*** Opening Data ***

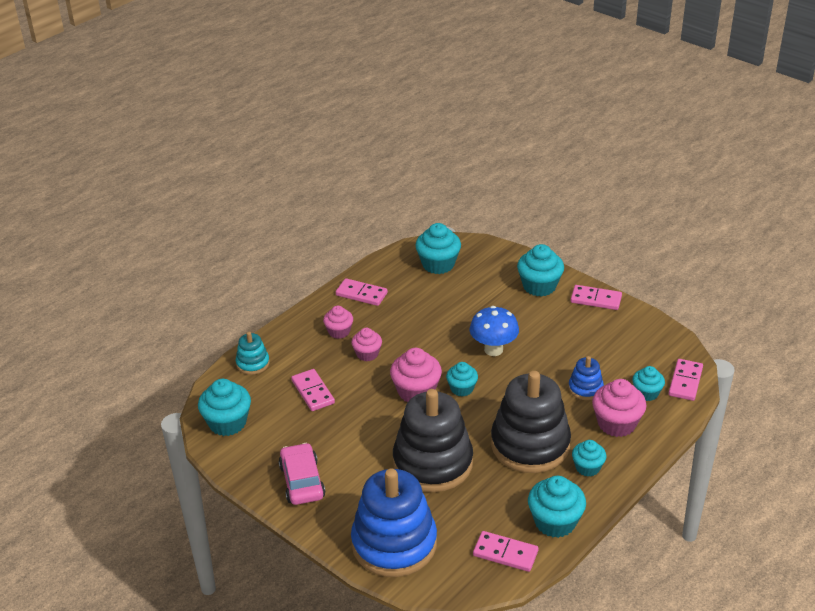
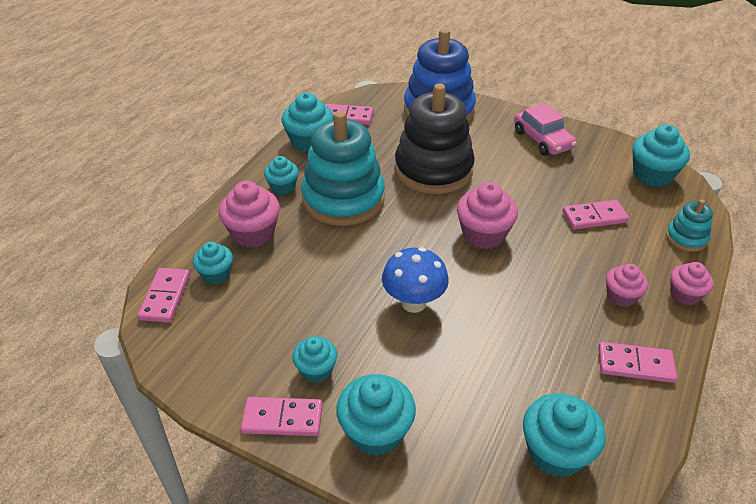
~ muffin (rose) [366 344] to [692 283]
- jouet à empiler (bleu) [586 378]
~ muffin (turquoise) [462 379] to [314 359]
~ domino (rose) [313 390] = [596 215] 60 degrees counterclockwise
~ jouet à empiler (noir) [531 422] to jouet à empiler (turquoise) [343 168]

*** Closing Data ***

Once you have found every line above holding the word "jouet", copy those lines.

- jouet à empiler (bleu) [586 378]
~ jouet à empiler (noir) [531 422] to jouet à empiler (turquoise) [343 168]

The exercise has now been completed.